## Stored data entries:
┏━━

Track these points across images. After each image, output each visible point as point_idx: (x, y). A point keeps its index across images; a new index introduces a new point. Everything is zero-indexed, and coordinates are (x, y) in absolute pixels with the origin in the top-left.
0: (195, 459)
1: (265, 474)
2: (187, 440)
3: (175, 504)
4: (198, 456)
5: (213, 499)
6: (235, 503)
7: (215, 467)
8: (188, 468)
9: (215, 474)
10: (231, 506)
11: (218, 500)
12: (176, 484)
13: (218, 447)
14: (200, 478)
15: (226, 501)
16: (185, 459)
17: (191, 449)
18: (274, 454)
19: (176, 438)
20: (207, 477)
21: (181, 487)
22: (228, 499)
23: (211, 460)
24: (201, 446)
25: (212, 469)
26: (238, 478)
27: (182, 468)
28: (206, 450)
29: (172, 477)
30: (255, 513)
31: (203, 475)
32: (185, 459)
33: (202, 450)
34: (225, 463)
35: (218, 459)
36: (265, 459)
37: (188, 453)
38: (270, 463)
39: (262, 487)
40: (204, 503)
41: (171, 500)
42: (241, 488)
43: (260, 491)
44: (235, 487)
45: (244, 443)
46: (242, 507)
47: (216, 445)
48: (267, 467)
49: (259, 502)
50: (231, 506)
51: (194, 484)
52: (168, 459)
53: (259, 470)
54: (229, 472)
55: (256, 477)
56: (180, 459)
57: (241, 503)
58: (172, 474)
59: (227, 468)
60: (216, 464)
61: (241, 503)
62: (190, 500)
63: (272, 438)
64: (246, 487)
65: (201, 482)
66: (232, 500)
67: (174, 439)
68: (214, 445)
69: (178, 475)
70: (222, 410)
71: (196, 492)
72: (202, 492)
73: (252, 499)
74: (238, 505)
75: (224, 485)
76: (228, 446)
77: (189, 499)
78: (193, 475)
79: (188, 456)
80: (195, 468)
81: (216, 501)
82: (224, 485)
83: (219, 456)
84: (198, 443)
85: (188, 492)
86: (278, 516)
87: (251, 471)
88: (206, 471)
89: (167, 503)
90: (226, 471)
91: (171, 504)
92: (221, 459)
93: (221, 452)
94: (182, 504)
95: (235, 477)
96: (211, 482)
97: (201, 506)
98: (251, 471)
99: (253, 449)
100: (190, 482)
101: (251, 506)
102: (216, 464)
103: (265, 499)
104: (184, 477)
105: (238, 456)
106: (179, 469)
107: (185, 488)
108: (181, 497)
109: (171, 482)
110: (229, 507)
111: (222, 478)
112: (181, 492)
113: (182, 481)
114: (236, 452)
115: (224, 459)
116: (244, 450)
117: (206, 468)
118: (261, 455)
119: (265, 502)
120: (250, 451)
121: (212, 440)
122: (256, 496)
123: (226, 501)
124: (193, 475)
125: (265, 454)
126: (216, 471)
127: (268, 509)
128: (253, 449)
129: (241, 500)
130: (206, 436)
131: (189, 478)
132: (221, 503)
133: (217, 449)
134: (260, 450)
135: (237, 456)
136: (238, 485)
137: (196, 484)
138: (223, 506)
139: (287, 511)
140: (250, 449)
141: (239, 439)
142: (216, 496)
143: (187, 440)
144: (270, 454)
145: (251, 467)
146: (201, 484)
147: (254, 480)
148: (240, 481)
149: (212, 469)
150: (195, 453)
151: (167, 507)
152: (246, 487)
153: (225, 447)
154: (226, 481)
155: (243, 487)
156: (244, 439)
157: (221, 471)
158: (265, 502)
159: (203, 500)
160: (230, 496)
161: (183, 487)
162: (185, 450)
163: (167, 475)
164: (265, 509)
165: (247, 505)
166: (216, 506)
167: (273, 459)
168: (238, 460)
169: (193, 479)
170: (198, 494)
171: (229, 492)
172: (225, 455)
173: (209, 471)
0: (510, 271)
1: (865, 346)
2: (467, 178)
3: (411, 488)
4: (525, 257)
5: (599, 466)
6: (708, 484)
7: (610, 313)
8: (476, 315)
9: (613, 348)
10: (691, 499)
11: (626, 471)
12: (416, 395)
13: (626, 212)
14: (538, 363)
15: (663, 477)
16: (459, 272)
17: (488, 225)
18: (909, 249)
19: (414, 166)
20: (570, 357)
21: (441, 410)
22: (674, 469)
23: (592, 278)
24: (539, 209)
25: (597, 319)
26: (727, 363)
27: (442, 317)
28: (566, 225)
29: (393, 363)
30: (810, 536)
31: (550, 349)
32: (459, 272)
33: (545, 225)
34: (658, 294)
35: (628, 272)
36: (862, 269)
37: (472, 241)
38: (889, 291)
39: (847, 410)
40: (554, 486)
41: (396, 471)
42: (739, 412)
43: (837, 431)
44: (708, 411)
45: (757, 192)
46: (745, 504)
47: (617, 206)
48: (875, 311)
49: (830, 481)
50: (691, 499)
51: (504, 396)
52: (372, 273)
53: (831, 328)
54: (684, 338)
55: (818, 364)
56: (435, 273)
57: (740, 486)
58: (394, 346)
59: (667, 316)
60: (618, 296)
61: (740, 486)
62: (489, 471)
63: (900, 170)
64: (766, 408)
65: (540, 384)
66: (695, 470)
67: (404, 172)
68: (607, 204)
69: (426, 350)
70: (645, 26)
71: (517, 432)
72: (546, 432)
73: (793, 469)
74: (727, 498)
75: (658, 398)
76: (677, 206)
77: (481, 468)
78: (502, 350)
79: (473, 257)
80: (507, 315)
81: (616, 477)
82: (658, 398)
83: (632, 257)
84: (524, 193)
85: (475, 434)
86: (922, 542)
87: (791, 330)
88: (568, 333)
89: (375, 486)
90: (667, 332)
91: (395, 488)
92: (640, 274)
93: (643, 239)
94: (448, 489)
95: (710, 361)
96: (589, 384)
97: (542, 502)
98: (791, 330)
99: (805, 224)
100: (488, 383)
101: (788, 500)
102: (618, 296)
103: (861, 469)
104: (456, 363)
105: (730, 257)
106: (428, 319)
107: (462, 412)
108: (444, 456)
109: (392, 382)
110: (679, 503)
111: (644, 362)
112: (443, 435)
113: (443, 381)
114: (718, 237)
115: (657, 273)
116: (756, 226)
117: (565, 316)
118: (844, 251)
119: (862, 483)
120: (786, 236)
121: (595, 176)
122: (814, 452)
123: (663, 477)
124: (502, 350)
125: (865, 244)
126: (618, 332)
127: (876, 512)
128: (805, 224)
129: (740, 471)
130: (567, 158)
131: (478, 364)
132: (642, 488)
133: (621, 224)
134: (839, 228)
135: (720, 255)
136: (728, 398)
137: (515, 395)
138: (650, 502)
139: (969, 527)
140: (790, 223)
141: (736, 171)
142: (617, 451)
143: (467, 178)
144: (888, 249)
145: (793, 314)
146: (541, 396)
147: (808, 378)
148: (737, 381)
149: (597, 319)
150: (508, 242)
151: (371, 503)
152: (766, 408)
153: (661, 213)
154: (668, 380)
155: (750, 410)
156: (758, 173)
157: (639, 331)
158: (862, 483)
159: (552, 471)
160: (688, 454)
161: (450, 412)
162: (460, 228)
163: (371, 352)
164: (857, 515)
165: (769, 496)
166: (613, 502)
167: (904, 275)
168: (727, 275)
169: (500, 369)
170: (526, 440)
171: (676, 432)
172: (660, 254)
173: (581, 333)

┗━━

## Problem:
Locate each line of the material above that contains the word "points" and copy every such line in full.

## Response to this exercise:
Track these points across images. After each image, output each visible point as point_idx: (x, y). A point keeps its index across images; a new index introduces a new point. Everything is zero-indexed, and coordinates are (x, y) in absolute pixels with the origin in the top-left.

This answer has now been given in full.